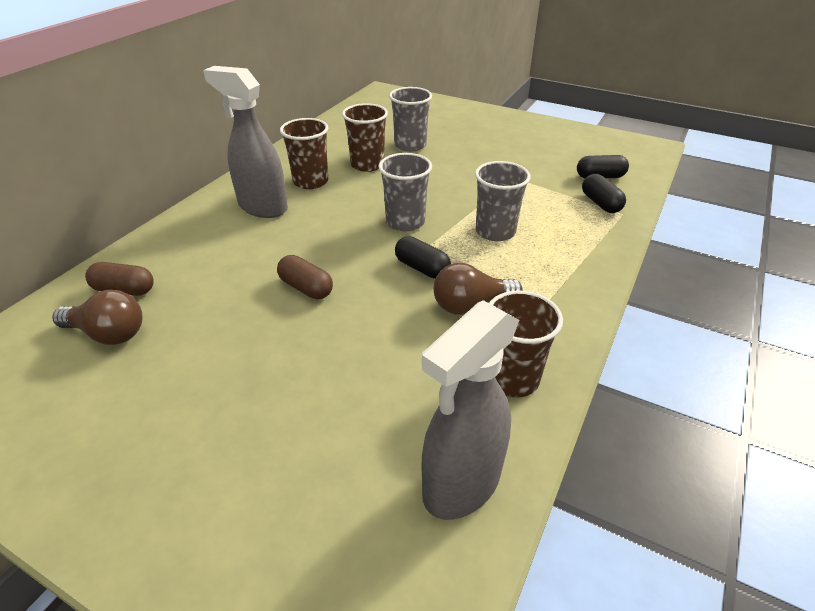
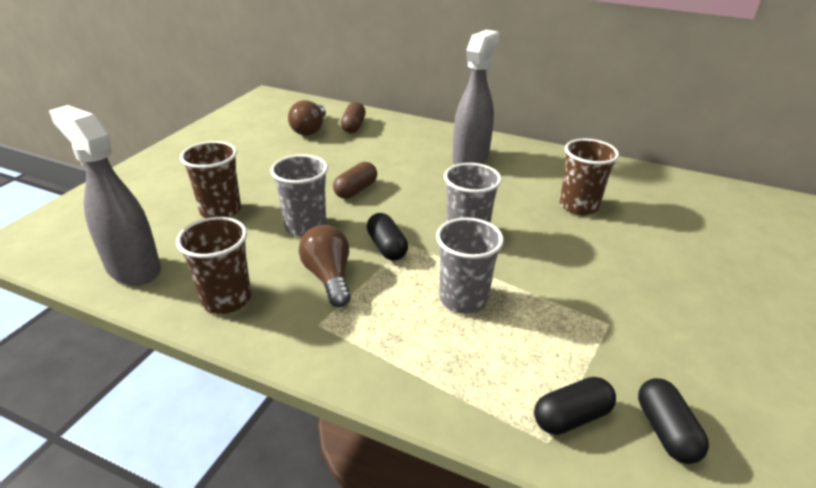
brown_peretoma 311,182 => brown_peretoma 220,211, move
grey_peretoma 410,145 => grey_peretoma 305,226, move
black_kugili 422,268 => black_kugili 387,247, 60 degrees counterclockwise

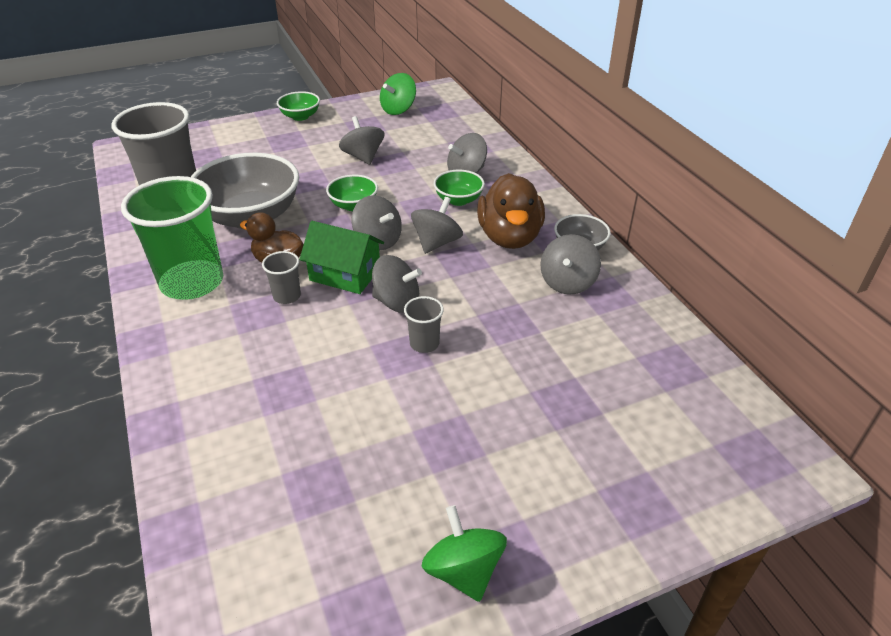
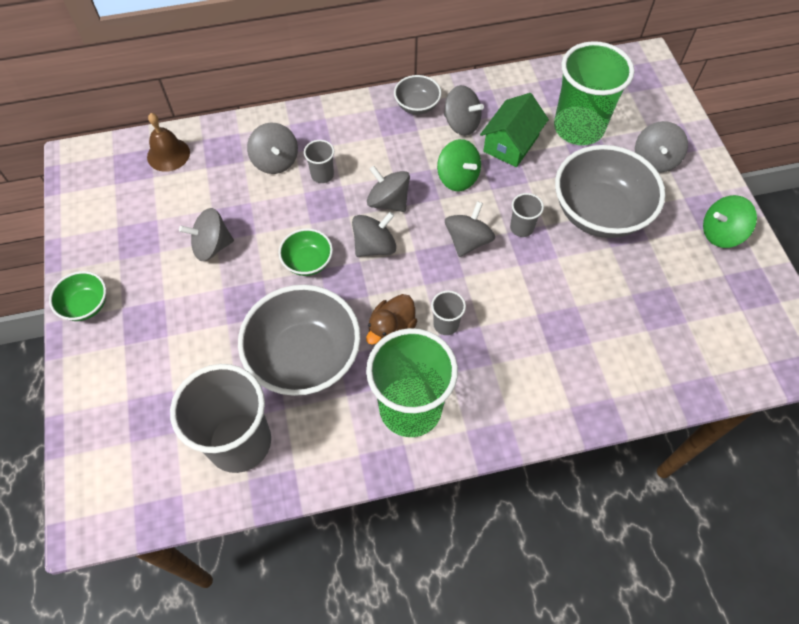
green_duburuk 345,274 => green_duburuk 511,144, move
green_sivavetex 398,109 => green_sivavetex 457,178, move
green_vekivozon 458,200 => grey_peretoma 322,175
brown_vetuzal 509,237 => nothing
nothing => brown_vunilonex 168,154
nothing => green_peretoma 578,128
nothing => grey_vekivozon 599,212
nothing => grey_sivavetex 654,160

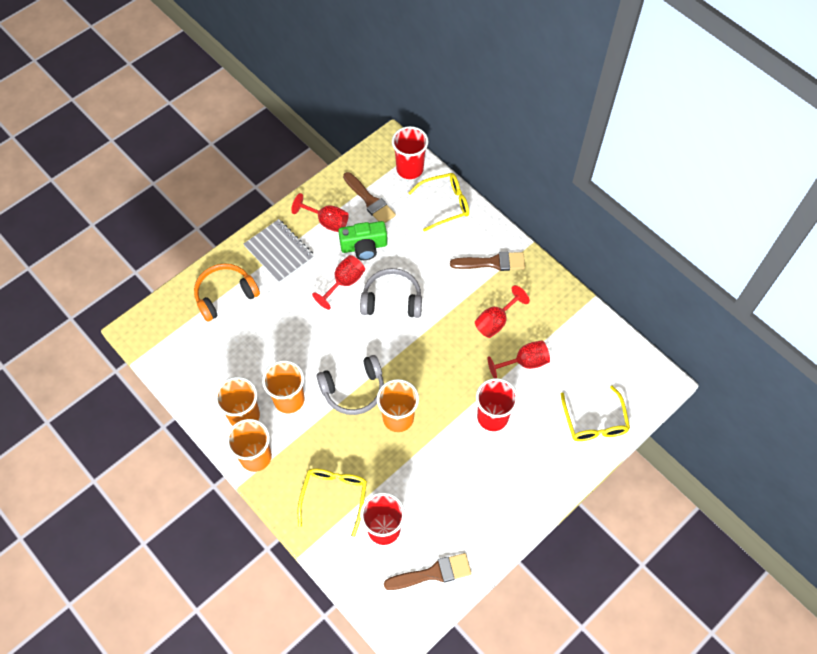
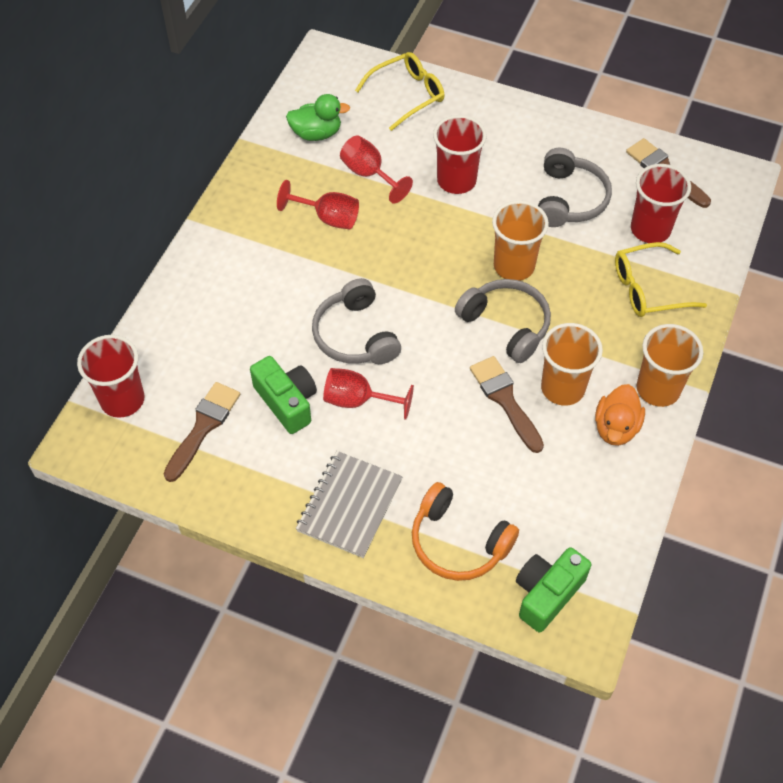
orange_peretoma 244,416 => orange_vetuzal 616,428
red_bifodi 327,221 => nothing
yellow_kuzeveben 444,204 => nothing
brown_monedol 492,262 => brown_monedol 505,400, move
nothing => green_vetuzal 316,133
nothing => green_nakate 547,593
nothing => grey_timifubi 569,199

____________________

_Work order_.
Each record, word for word, should be printed again without its pictures.

_Result for this task_.
brown_peretoma 311,182 => brown_peretoma 220,211, move
grey_peretoma 410,145 => grey_peretoma 305,226, move
black_kugili 422,268 => black_kugili 387,247, 60 degrees counterclockwise

green_duburuk 345,274 => green_duburuk 511,144, move
green_sivavetex 398,109 => green_sivavetex 457,178, move
green_vekivozon 458,200 => grey_peretoma 322,175
brown_vetuzal 509,237 => nothing
nothing => brown_vunilonex 168,154
nothing => green_peretoma 578,128
nothing => grey_vekivozon 599,212
nothing => grey_sivavetex 654,160

orange_peretoma 244,416 => orange_vetuzal 616,428
red_bifodi 327,221 => nothing
yellow_kuzeveben 444,204 => nothing
brown_monedol 492,262 => brown_monedol 505,400, move
nothing => green_vetuzal 316,133
nothing => green_nakate 547,593
nothing => grey_timifubi 569,199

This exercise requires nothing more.